** PROVIDED INFORMATION **
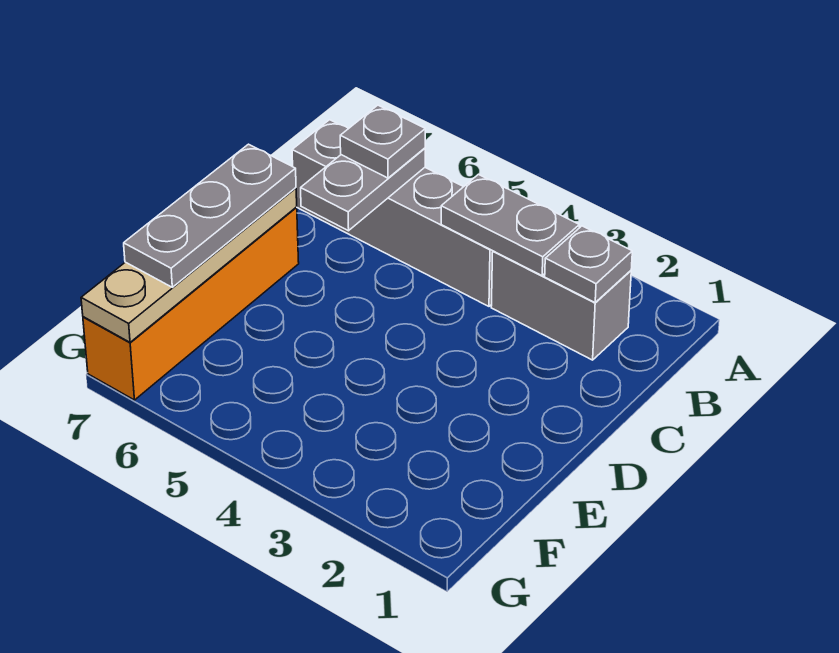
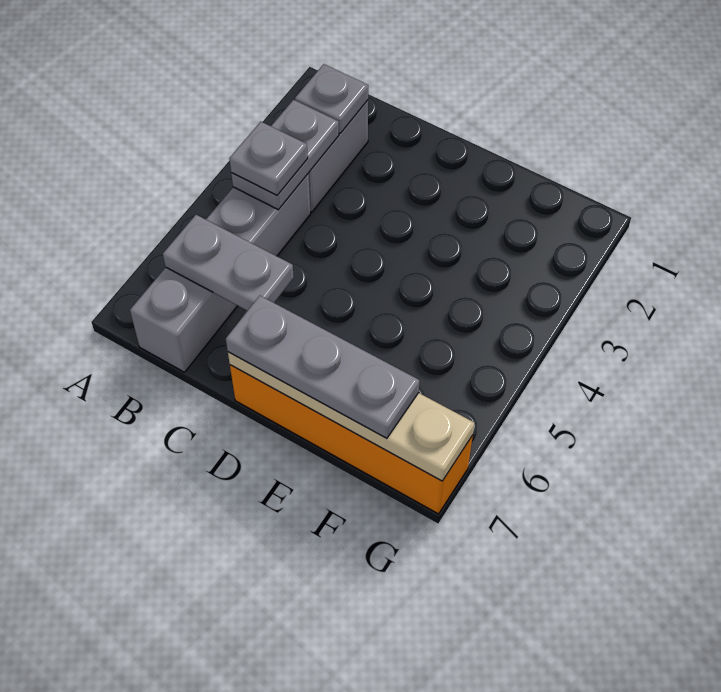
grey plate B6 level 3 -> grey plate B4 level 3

--

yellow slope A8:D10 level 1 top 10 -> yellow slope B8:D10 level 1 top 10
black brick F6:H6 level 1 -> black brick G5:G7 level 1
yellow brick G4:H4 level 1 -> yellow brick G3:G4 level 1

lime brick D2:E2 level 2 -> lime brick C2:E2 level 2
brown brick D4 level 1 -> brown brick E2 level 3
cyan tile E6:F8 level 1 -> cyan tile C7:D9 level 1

--

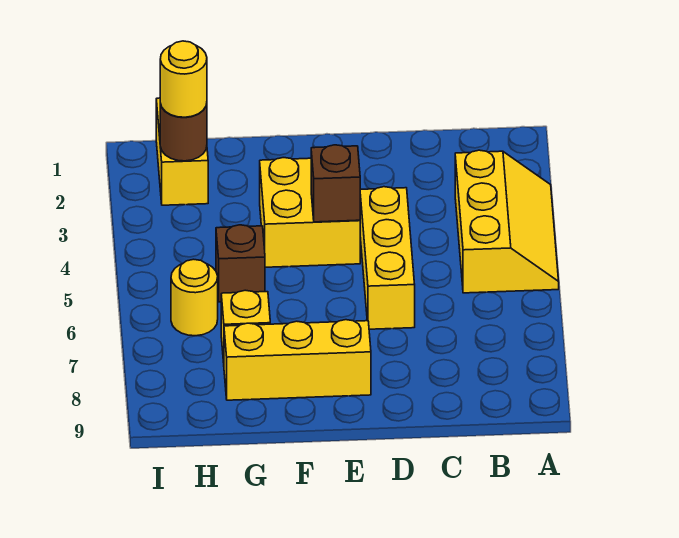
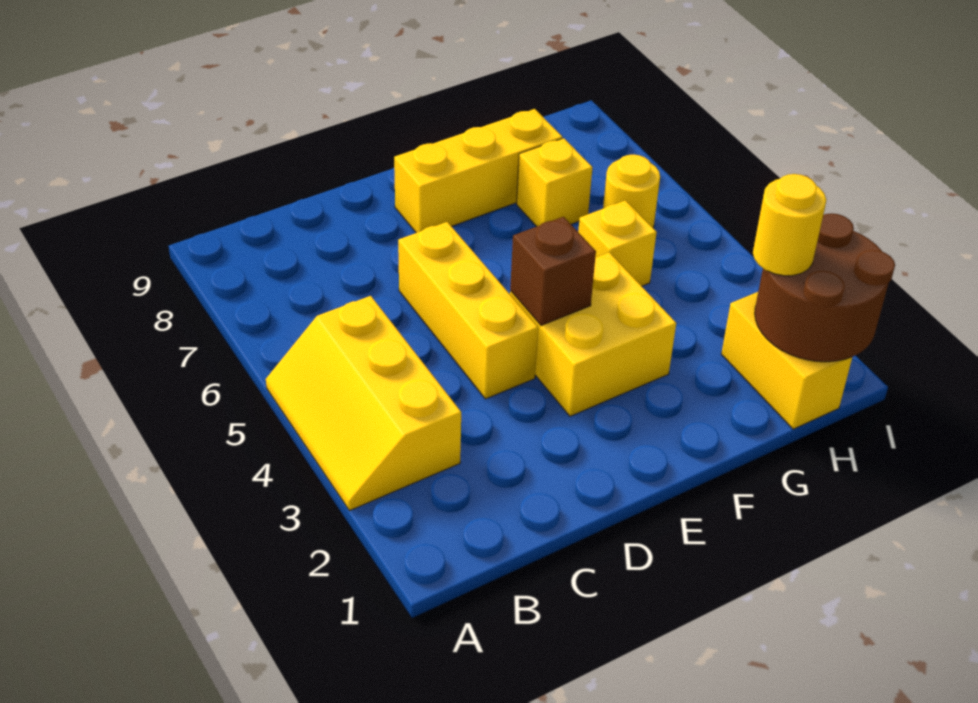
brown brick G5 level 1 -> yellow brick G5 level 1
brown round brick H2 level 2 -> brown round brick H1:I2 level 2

** AIM OF THE TASK **
Begin with the line that has "black brick F6:H6" in the listing above and end after the line that has "cyan tile E6:F8"; output those lines exactly.

** RESULT OF THIS TASK **
black brick F6:H6 level 1 -> black brick G5:G7 level 1
yellow brick G4:H4 level 1 -> yellow brick G3:G4 level 1

lime brick D2:E2 level 2 -> lime brick C2:E2 level 2
brown brick D4 level 1 -> brown brick E2 level 3
cyan tile E6:F8 level 1 -> cyan tile C7:D9 level 1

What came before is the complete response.